_PROVIDED MATERIAL_:
============================================================

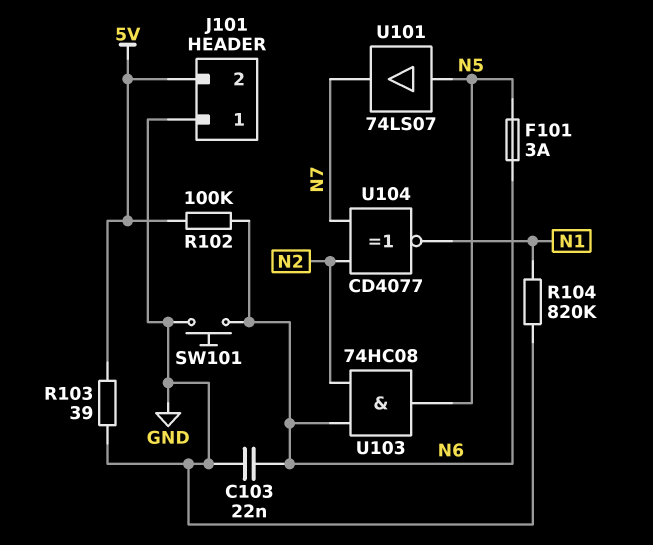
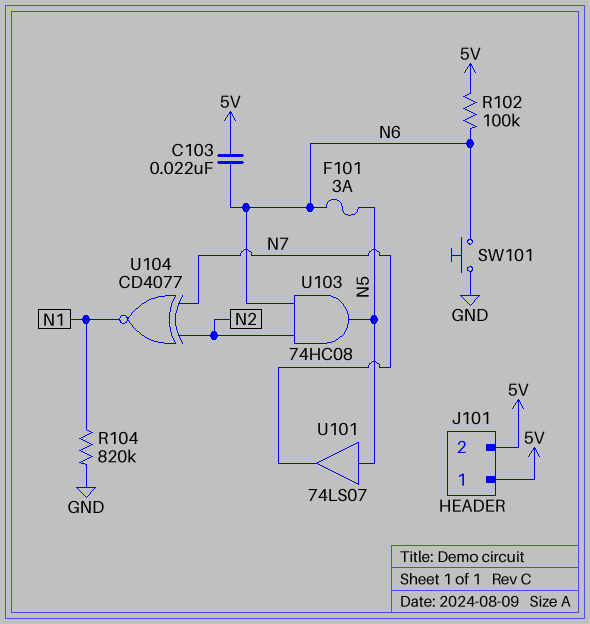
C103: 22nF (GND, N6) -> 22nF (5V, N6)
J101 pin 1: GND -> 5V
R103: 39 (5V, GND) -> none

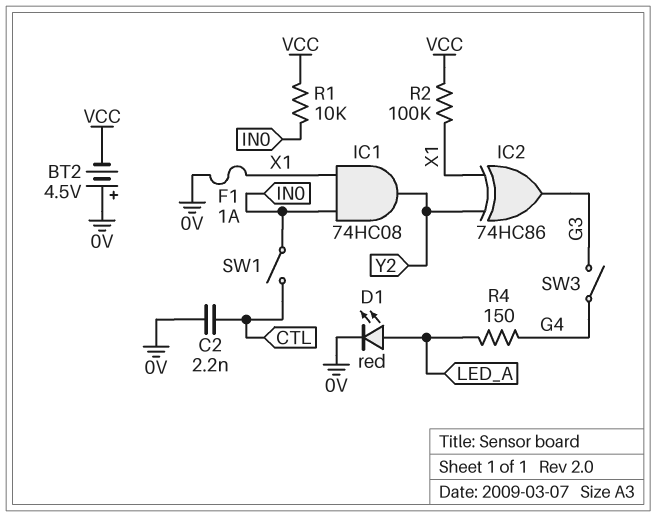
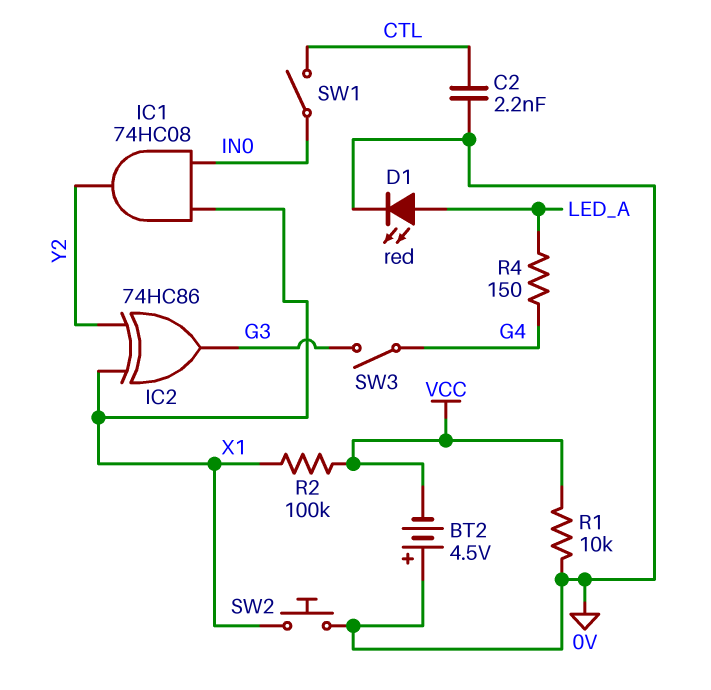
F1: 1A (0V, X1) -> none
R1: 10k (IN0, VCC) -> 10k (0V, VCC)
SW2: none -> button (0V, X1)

============================================================

_TASK DETAILS_: Your answer should consist of the lines of the listing that contain "none", copied as they stand.

_OUTPUT FOR THIS TASK_:
R103: 39 (5V, GND) -> none
F1: 1A (0V, X1) -> none
SW2: none -> button (0V, X1)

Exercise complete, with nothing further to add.